• Exercise directions
All of the records are to be copied out exactly, with nothing left out.

• Object change listings
::::::::
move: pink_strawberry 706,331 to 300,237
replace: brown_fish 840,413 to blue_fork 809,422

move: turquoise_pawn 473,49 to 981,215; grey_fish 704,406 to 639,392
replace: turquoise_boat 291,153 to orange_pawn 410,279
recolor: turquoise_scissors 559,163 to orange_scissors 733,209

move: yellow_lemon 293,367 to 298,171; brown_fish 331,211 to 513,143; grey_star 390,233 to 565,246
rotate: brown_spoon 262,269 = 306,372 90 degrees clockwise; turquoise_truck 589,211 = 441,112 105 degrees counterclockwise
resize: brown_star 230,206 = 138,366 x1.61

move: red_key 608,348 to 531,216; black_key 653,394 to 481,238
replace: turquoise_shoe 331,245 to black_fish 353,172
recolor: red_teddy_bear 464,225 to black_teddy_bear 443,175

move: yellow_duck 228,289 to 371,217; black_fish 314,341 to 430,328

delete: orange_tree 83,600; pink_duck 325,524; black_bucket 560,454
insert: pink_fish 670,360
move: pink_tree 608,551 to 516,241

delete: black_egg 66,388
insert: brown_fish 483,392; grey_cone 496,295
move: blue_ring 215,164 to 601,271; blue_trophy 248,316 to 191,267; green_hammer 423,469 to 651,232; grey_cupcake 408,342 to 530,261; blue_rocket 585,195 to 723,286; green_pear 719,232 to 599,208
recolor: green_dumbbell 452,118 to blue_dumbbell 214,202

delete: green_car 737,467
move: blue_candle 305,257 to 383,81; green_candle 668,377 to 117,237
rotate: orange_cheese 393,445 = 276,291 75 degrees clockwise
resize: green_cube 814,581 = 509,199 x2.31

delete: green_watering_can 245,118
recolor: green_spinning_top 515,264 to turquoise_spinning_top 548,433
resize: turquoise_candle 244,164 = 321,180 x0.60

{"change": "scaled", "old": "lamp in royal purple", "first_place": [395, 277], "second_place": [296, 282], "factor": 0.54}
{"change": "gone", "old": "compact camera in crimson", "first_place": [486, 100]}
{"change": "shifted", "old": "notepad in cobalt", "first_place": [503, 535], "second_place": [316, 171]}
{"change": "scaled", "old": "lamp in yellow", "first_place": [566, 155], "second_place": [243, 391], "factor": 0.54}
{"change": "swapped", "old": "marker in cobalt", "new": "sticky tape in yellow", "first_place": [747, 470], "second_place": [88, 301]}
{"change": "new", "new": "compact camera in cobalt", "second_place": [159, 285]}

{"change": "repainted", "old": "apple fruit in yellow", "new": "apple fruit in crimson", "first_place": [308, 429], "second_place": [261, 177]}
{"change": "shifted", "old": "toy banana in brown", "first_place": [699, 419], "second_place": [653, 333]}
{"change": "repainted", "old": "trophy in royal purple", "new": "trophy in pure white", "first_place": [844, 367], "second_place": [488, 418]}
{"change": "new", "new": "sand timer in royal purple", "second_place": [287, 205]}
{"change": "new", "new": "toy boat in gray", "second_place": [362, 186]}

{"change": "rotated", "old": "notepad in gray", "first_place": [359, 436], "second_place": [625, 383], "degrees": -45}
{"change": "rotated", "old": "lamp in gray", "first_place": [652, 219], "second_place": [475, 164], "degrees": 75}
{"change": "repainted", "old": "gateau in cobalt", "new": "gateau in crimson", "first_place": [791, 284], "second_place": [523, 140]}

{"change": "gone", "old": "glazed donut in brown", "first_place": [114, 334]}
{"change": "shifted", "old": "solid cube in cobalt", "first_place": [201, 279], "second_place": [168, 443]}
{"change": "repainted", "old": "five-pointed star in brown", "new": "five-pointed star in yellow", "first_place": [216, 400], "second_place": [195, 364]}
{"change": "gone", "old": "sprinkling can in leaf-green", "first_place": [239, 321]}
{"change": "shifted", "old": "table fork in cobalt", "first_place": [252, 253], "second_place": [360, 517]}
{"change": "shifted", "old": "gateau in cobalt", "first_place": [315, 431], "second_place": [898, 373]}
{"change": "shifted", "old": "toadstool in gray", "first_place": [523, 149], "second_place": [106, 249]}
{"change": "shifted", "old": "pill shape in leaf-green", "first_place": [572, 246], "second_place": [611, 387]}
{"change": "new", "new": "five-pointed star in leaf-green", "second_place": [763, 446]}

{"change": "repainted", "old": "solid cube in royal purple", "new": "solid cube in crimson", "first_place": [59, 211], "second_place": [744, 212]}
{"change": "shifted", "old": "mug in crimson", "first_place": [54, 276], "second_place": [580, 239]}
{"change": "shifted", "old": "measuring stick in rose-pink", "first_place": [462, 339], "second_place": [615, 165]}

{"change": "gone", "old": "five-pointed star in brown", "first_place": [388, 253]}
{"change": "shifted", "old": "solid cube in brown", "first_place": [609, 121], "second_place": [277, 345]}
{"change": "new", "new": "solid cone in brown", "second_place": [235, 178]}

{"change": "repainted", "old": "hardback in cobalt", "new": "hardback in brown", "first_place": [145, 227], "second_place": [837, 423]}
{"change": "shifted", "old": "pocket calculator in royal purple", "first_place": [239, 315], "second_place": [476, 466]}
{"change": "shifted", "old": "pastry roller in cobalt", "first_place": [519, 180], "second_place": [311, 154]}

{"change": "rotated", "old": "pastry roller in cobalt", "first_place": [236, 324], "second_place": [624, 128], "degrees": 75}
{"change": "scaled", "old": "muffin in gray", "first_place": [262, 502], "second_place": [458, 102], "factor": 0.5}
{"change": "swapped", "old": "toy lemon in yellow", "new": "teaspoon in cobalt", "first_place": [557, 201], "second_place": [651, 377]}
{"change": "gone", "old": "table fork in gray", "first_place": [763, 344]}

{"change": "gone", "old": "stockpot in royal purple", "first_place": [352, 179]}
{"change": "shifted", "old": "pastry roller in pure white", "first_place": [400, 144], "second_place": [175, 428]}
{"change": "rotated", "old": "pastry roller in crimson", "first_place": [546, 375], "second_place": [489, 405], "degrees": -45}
::::::::
• Problem solution
move: pink_strawberry 706,331 to 300,237
replace: brown_fish 840,413 to blue_fork 809,422

move: turquoise_pawn 473,49 to 981,215; grey_fish 704,406 to 639,392
replace: turquoise_boat 291,153 to orange_pawn 410,279
recolor: turquoise_scissors 559,163 to orange_scissors 733,209

move: yellow_lemon 293,367 to 298,171; brown_fish 331,211 to 513,143; grey_star 390,233 to 565,246
rotate: brown_spoon 262,269 = 306,372 90 degrees clockwise; turquoise_truck 589,211 = 441,112 105 degrees counterclockwise
resize: brown_star 230,206 = 138,366 x1.61

move: red_key 608,348 to 531,216; black_key 653,394 to 481,238
replace: turquoise_shoe 331,245 to black_fish 353,172
recolor: red_teddy_bear 464,225 to black_teddy_bear 443,175

move: yellow_duck 228,289 to 371,217; black_fish 314,341 to 430,328

delete: orange_tree 83,600; pink_duck 325,524; black_bucket 560,454
insert: pink_fish 670,360
move: pink_tree 608,551 to 516,241

delete: black_egg 66,388
insert: brown_fish 483,392; grey_cone 496,295
move: blue_ring 215,164 to 601,271; blue_trophy 248,316 to 191,267; green_hammer 423,469 to 651,232; grey_cupcake 408,342 to 530,261; blue_rocket 585,195 to 723,286; green_pear 719,232 to 599,208
recolor: green_dumbbell 452,118 to blue_dumbbell 214,202

delete: green_car 737,467
move: blue_candle 305,257 to 383,81; green_candle 668,377 to 117,237
rotate: orange_cheese 393,445 = 276,291 75 degrees clockwise
resize: green_cube 814,581 = 509,199 x2.31

delete: green_watering_can 245,118
recolor: green_spinning_top 515,264 to turquoise_spinning_top 548,433
resize: turquoise_candle 244,164 = 321,180 x0.60

{"change": "scaled", "old": "lamp in royal purple", "first_place": [395, 277], "second_place": [296, 282], "factor": 0.54}
{"change": "gone", "old": "compact camera in crimson", "first_place": [486, 100]}
{"change": "shifted", "old": "notepad in cobalt", "first_place": [503, 535], "second_place": [316, 171]}
{"change": "scaled", "old": "lamp in yellow", "first_place": [566, 155], "second_place": [243, 391], "factor": 0.54}
{"change": "swapped", "old": "marker in cobalt", "new": "sticky tape in yellow", "first_place": [747, 470], "second_place": [88, 301]}
{"change": "new", "new": "compact camera in cobalt", "second_place": [159, 285]}

{"change": "repainted", "old": "apple fruit in yellow", "new": "apple fruit in crimson", "first_place": [308, 429], "second_place": [261, 177]}
{"change": "shifted", "old": "toy banana in brown", "first_place": [699, 419], "second_place": [653, 333]}
{"change": "repainted", "old": "trophy in royal purple", "new": "trophy in pure white", "first_place": [844, 367], "second_place": [488, 418]}
{"change": "new", "new": "sand timer in royal purple", "second_place": [287, 205]}
{"change": "new", "new": "toy boat in gray", "second_place": [362, 186]}

{"change": "rotated", "old": "notepad in gray", "first_place": [359, 436], "second_place": [625, 383], "degrees": -45}
{"change": "rotated", "old": "lamp in gray", "first_place": [652, 219], "second_place": [475, 164], "degrees": 75}
{"change": "repainted", "old": "gateau in cobalt", "new": "gateau in crimson", "first_place": [791, 284], "second_place": [523, 140]}

{"change": "gone", "old": "glazed donut in brown", "first_place": [114, 334]}
{"change": "shifted", "old": "solid cube in cobalt", "first_place": [201, 279], "second_place": [168, 443]}
{"change": "repainted", "old": "five-pointed star in brown", "new": "five-pointed star in yellow", "first_place": [216, 400], "second_place": [195, 364]}
{"change": "gone", "old": "sprinkling can in leaf-green", "first_place": [239, 321]}
{"change": "shifted", "old": "table fork in cobalt", "first_place": [252, 253], "second_place": [360, 517]}
{"change": "shifted", "old": "gateau in cobalt", "first_place": [315, 431], "second_place": [898, 373]}
{"change": "shifted", "old": "toadstool in gray", "first_place": [523, 149], "second_place": [106, 249]}
{"change": "shifted", "old": "pill shape in leaf-green", "first_place": [572, 246], "second_place": [611, 387]}
{"change": "new", "new": "five-pointed star in leaf-green", "second_place": [763, 446]}

{"change": "repainted", "old": "solid cube in royal purple", "new": "solid cube in crimson", "first_place": [59, 211], "second_place": [744, 212]}
{"change": "shifted", "old": "mug in crimson", "first_place": [54, 276], "second_place": [580, 239]}
{"change": "shifted", "old": "measuring stick in rose-pink", "first_place": [462, 339], "second_place": [615, 165]}

{"change": "gone", "old": "five-pointed star in brown", "first_place": [388, 253]}
{"change": "shifted", "old": "solid cube in brown", "first_place": [609, 121], "second_place": [277, 345]}
{"change": "new", "new": "solid cone in brown", "second_place": [235, 178]}

{"change": "repainted", "old": "hardback in cobalt", "new": "hardback in brown", "first_place": [145, 227], "second_place": [837, 423]}
{"change": "shifted", "old": "pocket calculator in royal purple", "first_place": [239, 315], "second_place": [476, 466]}
{"change": "shifted", "old": "pastry roller in cobalt", "first_place": [519, 180], "second_place": [311, 154]}

{"change": "rotated", "old": "pastry roller in cobalt", "first_place": [236, 324], "second_place": [624, 128], "degrees": 75}
{"change": "scaled", "old": "muffin in gray", "first_place": [262, 502], "second_place": [458, 102], "factor": 0.5}
{"change": "swapped", "old": "toy lemon in yellow", "new": "teaspoon in cobalt", "first_place": [557, 201], "second_place": [651, 377]}
{"change": "gone", "old": "table fork in gray", "first_place": [763, 344]}

{"change": "gone", "old": "stockpot in royal purple", "first_place": [352, 179]}
{"change": "shifted", "old": "pastry roller in pure white", "first_place": [400, 144], "second_place": [175, 428]}
{"change": "rotated", "old": "pastry roller in crimson", "first_place": [546, 375], "second_place": [489, 405], "degrees": -45}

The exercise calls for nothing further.